ASSIGNMENT: Print, in exact form, the lines below from the one containing "orange pencil [394,494,558,600]" through the one containing "camera: 110 degrees right, 5 degrees down", and omit all others.

*** Opening of DATA RECORDS ***

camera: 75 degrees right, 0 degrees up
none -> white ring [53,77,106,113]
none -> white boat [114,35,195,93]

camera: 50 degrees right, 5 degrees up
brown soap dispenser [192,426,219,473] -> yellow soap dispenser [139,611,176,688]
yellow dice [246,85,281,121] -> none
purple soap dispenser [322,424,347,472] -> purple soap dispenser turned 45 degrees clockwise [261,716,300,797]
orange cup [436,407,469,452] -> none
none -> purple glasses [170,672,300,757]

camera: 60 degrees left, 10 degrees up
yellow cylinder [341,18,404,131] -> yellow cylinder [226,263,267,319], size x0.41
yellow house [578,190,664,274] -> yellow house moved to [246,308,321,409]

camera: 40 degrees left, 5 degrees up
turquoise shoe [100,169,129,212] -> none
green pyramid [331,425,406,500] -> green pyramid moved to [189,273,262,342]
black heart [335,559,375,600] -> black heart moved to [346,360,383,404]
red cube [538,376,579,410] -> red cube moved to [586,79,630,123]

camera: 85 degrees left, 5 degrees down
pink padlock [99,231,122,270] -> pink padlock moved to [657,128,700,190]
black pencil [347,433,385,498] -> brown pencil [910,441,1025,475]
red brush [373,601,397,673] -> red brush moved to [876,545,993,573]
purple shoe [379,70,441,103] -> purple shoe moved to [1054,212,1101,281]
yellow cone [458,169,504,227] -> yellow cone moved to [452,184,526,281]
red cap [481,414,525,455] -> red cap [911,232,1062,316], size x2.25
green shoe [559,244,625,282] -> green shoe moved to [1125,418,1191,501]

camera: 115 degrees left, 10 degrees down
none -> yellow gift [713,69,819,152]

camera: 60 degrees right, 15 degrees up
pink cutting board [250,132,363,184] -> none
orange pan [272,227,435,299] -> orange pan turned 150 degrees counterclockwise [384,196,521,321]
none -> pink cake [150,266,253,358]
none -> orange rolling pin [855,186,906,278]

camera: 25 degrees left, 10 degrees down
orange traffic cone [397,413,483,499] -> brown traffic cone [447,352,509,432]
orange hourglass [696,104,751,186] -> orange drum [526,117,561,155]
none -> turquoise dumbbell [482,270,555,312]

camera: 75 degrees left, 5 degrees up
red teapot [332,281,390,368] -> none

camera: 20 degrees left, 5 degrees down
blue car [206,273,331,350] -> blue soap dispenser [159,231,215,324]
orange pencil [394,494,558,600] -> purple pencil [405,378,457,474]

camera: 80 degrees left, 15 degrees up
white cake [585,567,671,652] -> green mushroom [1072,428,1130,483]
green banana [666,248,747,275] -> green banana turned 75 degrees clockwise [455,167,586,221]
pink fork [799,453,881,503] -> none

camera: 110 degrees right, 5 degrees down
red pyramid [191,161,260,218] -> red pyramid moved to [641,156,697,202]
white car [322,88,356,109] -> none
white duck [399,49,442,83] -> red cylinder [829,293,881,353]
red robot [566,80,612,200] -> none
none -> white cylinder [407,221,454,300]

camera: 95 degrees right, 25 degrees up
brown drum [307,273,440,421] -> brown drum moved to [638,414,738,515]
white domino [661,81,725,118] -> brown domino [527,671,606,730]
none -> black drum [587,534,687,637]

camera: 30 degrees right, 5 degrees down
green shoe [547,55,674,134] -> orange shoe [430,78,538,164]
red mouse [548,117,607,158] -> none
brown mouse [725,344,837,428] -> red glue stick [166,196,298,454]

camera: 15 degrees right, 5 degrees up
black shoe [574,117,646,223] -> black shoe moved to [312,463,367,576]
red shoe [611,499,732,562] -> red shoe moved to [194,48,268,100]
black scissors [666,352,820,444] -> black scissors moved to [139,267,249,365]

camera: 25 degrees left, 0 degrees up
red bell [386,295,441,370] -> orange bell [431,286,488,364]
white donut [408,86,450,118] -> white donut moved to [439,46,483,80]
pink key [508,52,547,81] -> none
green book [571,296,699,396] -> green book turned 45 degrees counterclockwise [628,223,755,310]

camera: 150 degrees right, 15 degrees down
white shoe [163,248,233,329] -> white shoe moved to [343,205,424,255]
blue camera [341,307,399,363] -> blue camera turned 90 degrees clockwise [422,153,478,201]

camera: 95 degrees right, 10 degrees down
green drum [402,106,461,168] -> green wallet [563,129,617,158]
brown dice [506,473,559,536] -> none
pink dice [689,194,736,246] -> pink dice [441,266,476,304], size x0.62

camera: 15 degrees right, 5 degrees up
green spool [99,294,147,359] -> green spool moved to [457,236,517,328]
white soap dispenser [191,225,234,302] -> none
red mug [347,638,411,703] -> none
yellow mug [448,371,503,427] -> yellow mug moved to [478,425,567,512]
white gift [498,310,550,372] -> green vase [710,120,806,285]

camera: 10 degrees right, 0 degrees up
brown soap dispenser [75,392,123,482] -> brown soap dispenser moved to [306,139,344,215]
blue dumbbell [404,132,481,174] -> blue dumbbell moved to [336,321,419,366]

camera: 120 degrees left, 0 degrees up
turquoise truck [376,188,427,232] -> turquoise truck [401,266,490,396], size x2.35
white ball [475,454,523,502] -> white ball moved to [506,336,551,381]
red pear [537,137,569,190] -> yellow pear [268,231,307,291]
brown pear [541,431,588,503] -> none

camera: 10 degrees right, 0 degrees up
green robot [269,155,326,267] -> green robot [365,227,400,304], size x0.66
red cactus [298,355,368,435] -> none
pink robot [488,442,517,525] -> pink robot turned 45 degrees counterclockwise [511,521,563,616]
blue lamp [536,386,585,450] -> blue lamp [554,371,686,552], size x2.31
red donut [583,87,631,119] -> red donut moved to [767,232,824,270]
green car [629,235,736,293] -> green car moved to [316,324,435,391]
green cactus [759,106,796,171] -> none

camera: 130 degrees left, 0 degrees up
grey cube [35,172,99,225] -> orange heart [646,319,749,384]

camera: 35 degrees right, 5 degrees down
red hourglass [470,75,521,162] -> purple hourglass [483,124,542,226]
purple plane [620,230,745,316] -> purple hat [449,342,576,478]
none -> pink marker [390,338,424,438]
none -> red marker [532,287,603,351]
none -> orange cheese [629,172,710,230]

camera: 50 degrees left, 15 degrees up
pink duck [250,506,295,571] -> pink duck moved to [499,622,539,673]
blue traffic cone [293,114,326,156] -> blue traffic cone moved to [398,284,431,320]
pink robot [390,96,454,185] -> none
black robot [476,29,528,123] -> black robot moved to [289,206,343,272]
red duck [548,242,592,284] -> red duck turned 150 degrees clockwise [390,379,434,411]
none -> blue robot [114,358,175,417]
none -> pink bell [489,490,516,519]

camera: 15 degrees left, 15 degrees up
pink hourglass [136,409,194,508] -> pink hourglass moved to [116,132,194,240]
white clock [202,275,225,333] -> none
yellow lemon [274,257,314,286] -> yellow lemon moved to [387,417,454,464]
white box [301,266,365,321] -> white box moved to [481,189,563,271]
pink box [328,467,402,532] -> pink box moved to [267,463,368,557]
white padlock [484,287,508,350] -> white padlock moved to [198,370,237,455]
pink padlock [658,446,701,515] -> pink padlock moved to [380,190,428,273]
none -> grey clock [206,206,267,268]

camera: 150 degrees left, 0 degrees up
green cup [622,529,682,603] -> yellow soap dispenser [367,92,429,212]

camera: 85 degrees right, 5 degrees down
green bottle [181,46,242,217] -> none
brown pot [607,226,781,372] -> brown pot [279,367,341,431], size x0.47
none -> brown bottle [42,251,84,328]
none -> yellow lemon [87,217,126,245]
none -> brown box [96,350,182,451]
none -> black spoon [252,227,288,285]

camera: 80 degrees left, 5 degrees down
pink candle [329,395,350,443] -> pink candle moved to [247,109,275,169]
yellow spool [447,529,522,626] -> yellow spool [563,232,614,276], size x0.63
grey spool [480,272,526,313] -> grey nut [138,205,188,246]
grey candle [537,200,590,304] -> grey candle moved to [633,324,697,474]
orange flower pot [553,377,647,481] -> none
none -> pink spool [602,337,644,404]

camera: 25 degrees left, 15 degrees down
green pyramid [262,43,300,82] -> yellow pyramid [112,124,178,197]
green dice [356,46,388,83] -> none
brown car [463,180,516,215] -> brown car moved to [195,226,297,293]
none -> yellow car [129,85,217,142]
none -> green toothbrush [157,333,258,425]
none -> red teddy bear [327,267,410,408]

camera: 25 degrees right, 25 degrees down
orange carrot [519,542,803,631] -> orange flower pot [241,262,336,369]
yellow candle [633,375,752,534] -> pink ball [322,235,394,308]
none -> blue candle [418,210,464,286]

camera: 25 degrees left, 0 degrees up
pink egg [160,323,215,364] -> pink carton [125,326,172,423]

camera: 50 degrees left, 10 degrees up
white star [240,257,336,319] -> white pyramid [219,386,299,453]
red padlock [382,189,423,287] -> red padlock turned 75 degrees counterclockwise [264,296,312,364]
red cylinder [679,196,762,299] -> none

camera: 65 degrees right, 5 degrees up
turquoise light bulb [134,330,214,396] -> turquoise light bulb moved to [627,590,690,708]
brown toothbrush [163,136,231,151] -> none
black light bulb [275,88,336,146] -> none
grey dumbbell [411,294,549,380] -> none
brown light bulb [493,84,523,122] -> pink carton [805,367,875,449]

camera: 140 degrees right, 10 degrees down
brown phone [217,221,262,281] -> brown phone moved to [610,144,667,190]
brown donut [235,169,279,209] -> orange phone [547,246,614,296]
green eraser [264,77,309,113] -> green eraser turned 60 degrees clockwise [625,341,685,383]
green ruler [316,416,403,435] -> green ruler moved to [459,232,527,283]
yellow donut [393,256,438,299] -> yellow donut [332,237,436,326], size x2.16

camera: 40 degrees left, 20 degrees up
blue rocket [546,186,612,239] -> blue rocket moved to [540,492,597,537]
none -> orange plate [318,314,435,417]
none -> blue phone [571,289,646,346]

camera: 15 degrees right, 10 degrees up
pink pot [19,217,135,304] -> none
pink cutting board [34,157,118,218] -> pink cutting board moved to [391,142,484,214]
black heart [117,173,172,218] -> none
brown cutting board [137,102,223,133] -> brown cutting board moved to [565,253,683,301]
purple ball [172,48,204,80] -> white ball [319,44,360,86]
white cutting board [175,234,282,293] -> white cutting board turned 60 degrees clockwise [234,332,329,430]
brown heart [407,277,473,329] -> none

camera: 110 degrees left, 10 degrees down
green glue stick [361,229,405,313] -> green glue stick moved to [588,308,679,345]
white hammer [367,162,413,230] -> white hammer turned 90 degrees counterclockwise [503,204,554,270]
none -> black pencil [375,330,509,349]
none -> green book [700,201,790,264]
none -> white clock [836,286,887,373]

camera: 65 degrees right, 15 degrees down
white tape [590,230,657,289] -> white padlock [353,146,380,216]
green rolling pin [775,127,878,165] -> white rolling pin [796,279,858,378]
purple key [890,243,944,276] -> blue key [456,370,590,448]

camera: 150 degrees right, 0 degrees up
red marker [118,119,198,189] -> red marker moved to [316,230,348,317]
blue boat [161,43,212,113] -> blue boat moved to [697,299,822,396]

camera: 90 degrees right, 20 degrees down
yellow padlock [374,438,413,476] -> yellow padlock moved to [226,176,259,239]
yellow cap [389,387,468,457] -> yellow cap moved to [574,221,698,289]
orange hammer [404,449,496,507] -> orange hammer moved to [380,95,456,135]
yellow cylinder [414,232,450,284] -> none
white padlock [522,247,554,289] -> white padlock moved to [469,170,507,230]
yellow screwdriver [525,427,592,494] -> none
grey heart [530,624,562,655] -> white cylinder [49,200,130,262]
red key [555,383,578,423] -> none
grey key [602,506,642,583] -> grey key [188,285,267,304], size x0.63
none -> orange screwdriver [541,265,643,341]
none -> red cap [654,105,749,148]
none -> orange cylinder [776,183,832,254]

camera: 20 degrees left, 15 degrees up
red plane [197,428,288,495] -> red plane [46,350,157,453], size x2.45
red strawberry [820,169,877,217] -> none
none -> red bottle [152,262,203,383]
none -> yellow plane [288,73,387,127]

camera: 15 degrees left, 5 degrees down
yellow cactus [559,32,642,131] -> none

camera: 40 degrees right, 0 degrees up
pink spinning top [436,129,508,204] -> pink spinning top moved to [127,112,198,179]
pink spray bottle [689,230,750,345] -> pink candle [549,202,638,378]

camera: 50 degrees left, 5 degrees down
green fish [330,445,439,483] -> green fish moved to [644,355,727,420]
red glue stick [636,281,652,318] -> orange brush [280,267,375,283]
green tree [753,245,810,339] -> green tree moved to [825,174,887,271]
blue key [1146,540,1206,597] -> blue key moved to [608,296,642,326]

*** Close of DATA RECORDS ***

SOLUTION TO THIS PROBLEM:
orange pencil [394,494,558,600] -> purple pencil [405,378,457,474]

camera: 80 degrees left, 15 degrees up
white cake [585,567,671,652] -> green mushroom [1072,428,1130,483]
green banana [666,248,747,275] -> green banana turned 75 degrees clockwise [455,167,586,221]
pink fork [799,453,881,503] -> none

camera: 110 degrees right, 5 degrees down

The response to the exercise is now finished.